Leave out all pictures. Extract exactly the lines from the one containing "blue toothbrush: 3 -> 2" through the end of the data.
Content starts
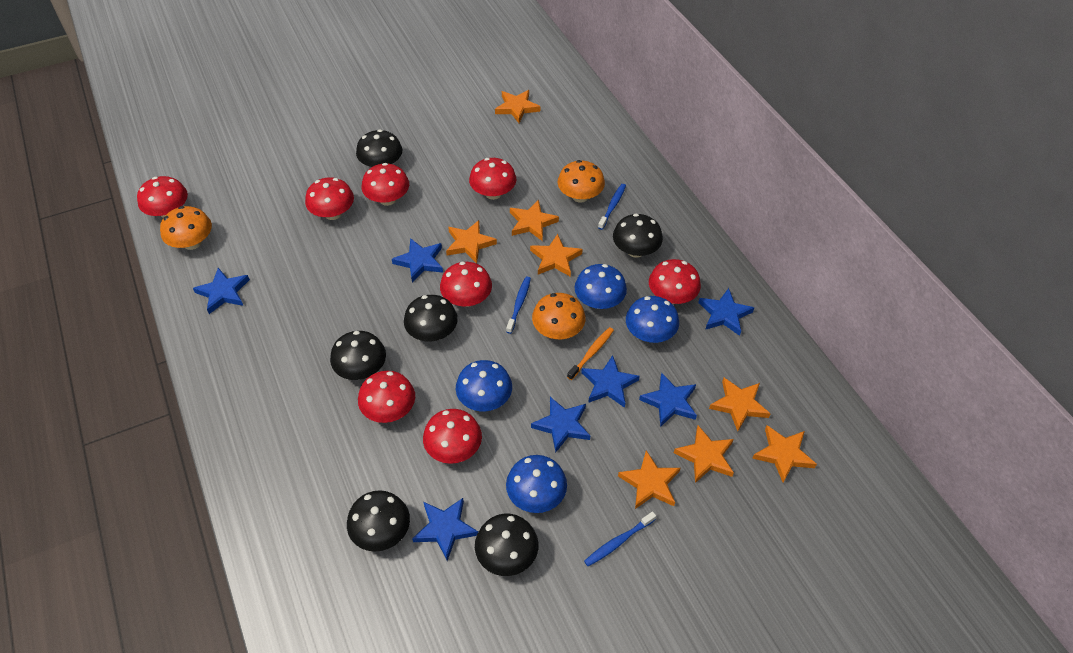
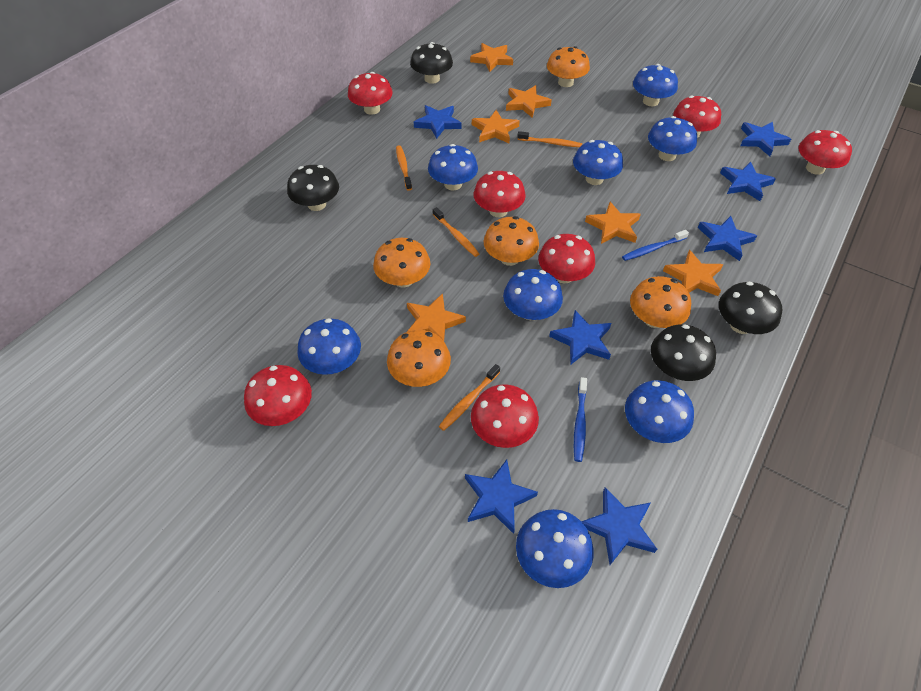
black mushroom: 6 -> 4
blue mushroom: 4 -> 8
blue toothbrush: 3 -> 2
orange mushroom: 3 -> 5
orange star: 8 -> 6
orange toothbrush: 1 -> 4
red mushroom: 8 -> 7

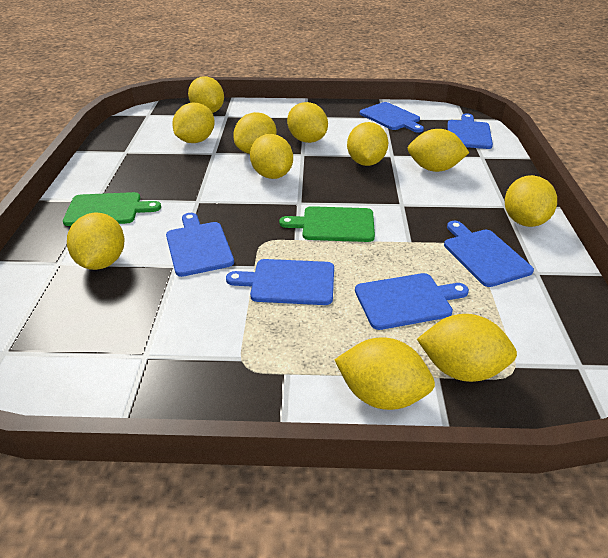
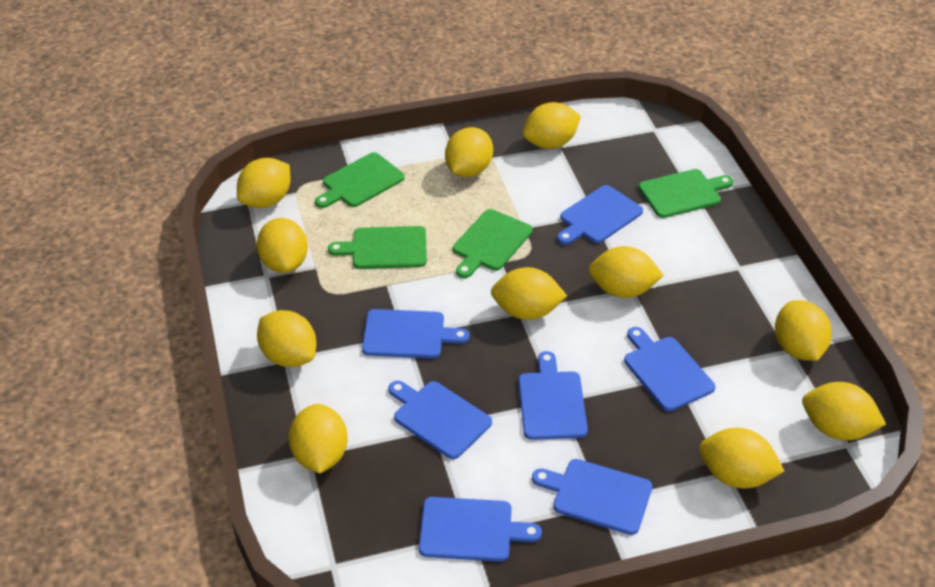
blue cutting board: 6 -> 7
green cutting board: 2 -> 4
Content ends
OUTPUT OF THE EXERCISE:
blue toothbrush: 3 -> 2
orange mushroom: 3 -> 5
orange star: 8 -> 6
orange toothbrush: 1 -> 4
red mushroom: 8 -> 7

blue cutting board: 6 -> 7
green cutting board: 2 -> 4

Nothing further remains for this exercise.